Task →
Print out the entries from the line containing "R13: 680k (RAMP, TICK) -> 33k (RAMP, TICK)" through the last line, exactly, and print nothing else. Pictures are not copied.

Records supplied →
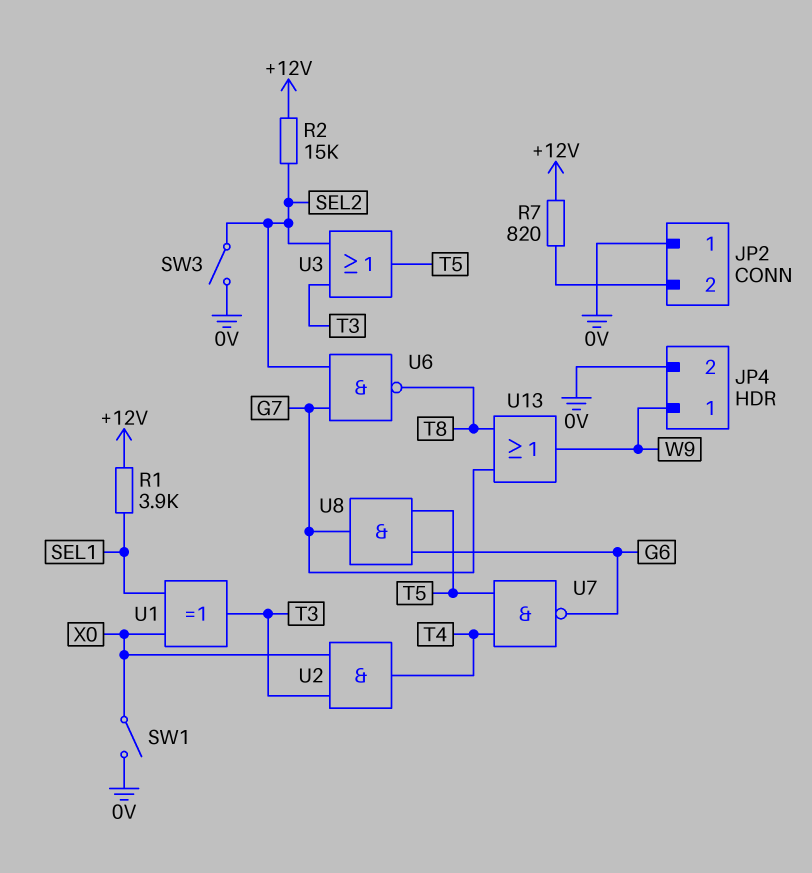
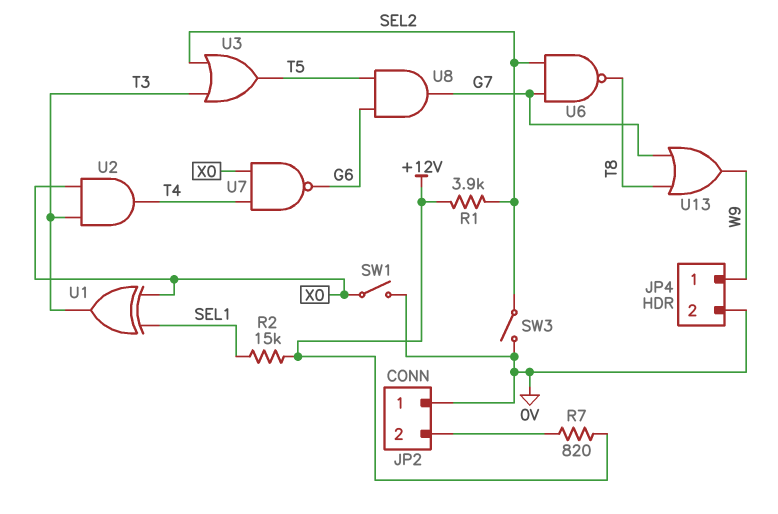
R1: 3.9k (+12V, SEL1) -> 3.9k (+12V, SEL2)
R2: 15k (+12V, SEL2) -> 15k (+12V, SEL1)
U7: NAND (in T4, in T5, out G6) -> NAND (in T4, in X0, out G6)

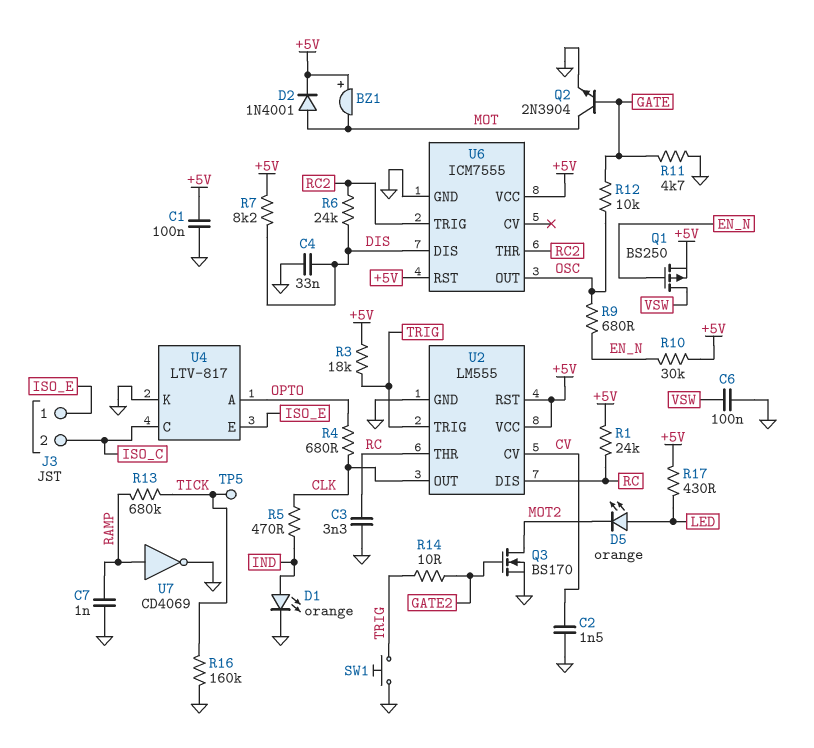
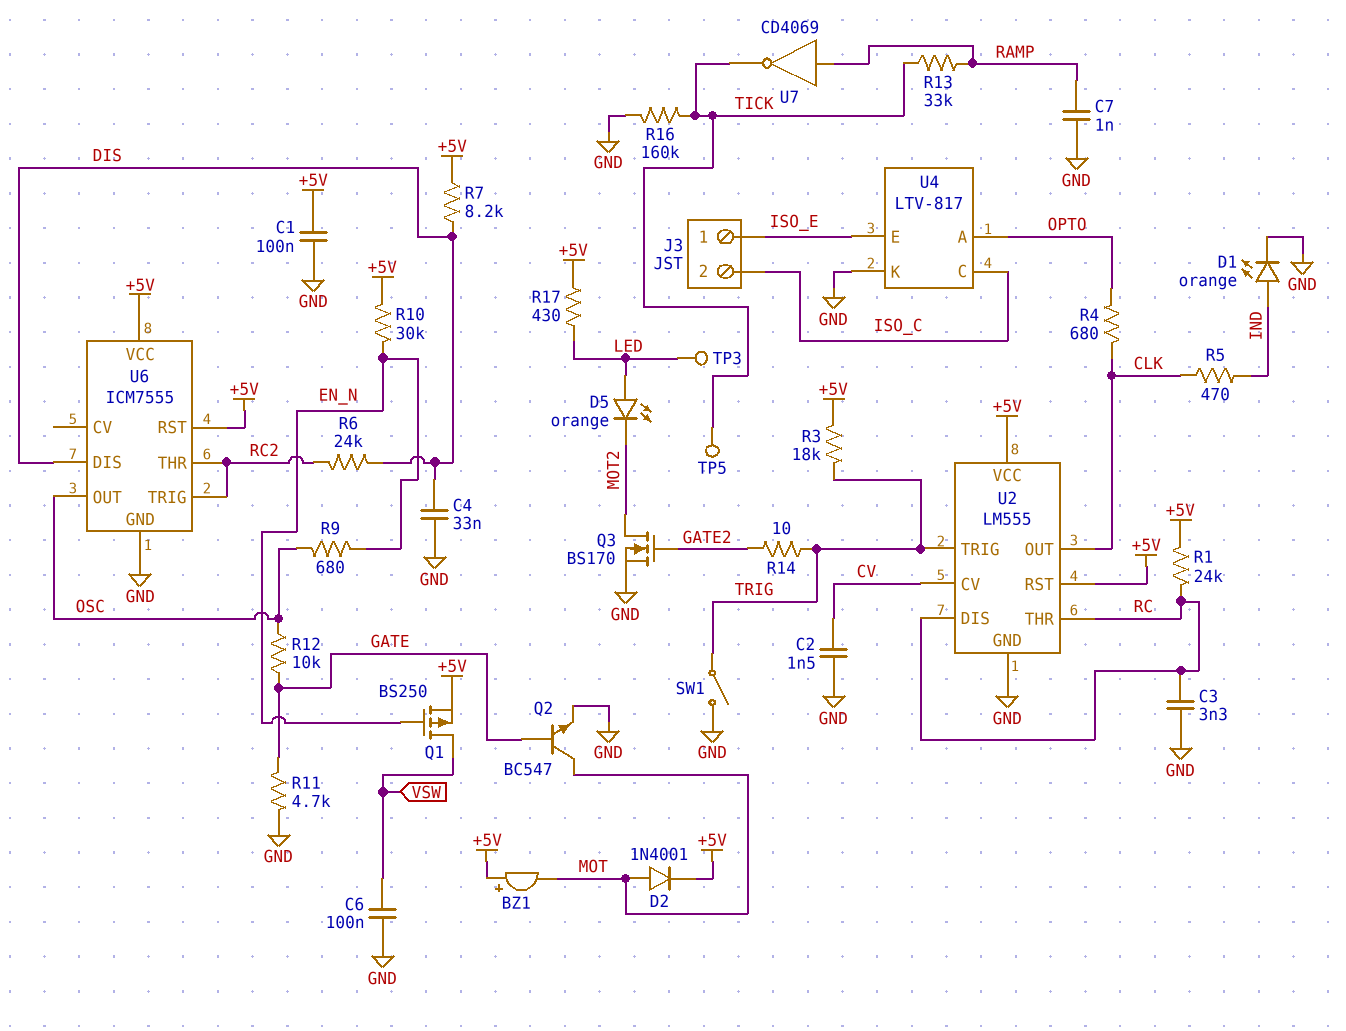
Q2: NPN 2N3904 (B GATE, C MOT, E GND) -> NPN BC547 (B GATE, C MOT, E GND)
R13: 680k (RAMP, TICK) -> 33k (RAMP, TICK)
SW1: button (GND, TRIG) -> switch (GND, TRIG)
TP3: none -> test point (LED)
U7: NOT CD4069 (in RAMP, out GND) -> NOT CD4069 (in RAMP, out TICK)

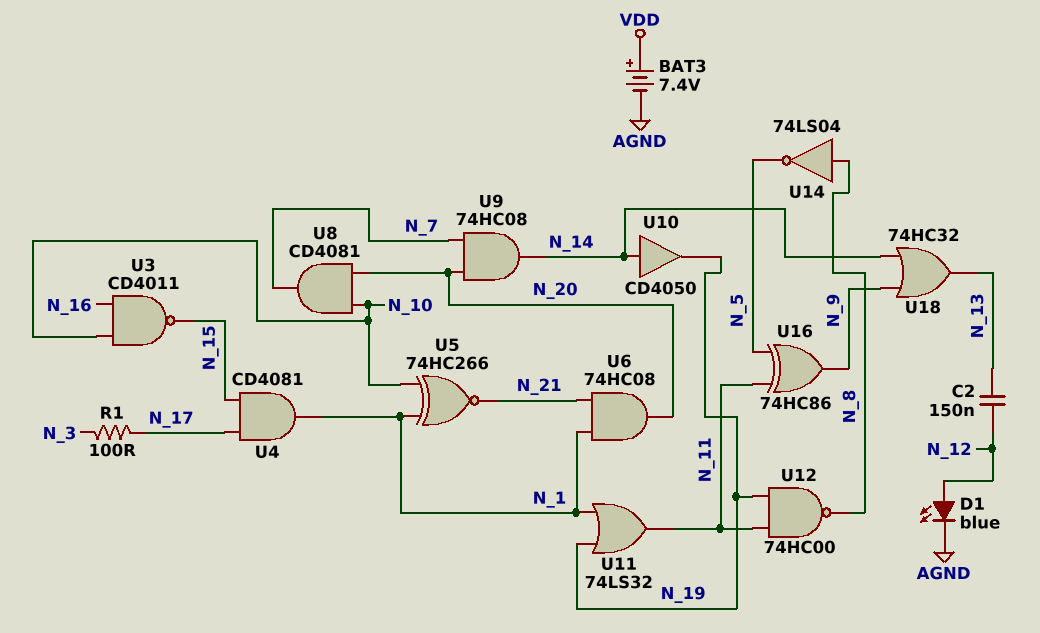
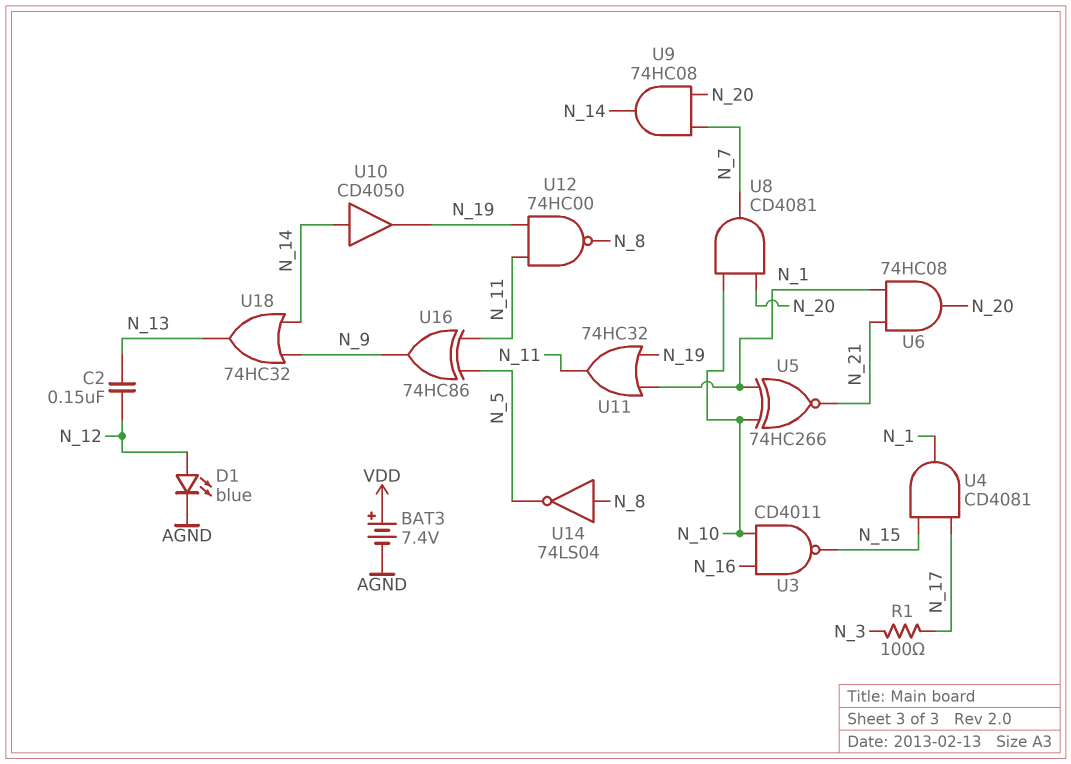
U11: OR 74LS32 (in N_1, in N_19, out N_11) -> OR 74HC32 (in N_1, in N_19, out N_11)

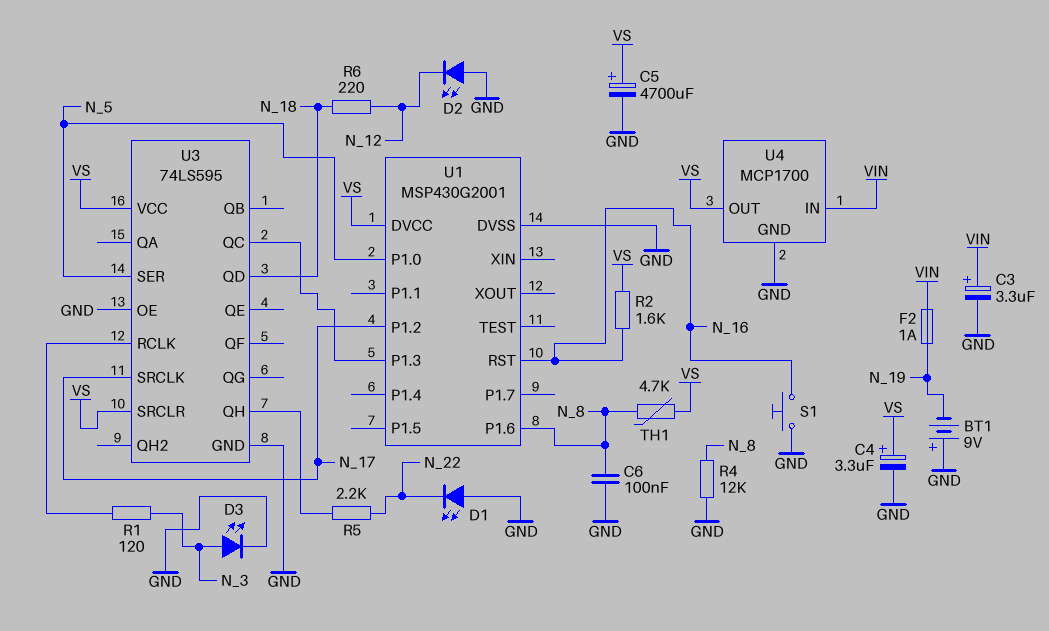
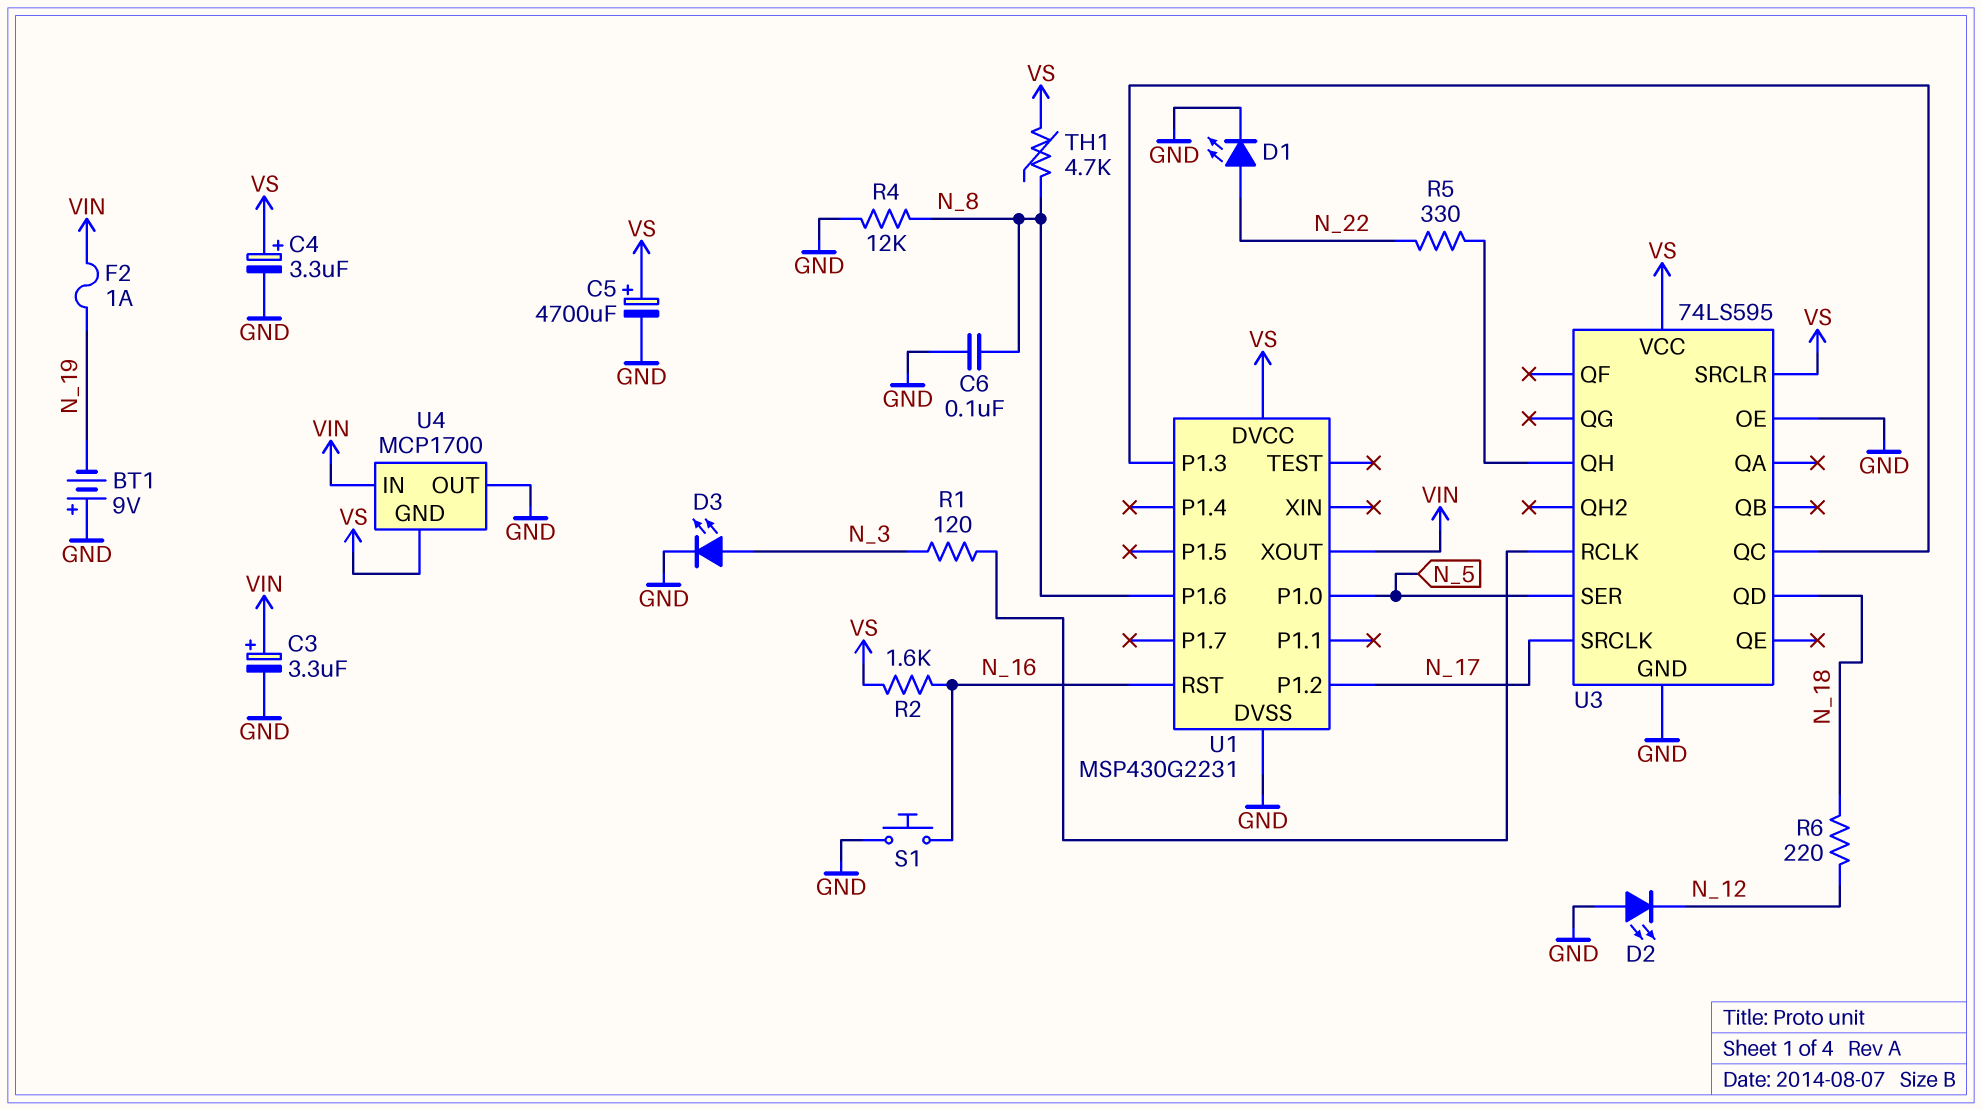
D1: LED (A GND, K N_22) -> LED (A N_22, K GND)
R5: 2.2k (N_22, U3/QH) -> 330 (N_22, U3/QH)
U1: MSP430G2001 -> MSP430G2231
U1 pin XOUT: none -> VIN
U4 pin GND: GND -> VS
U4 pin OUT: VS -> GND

Response to this exercise →
R13: 680k (RAMP, TICK) -> 33k (RAMP, TICK)
SW1: button (GND, TRIG) -> switch (GND, TRIG)
TP3: none -> test point (LED)
U7: NOT CD4069 (in RAMP, out GND) -> NOT CD4069 (in RAMP, out TICK)

U11: OR 74LS32 (in N_1, in N_19, out N_11) -> OR 74HC32 (in N_1, in N_19, out N_11)

D1: LED (A GND, K N_22) -> LED (A N_22, K GND)
R5: 2.2k (N_22, U3/QH) -> 330 (N_22, U3/QH)
U1: MSP430G2001 -> MSP430G2231
U1 pin XOUT: none -> VIN
U4 pin GND: GND -> VS
U4 pin OUT: VS -> GND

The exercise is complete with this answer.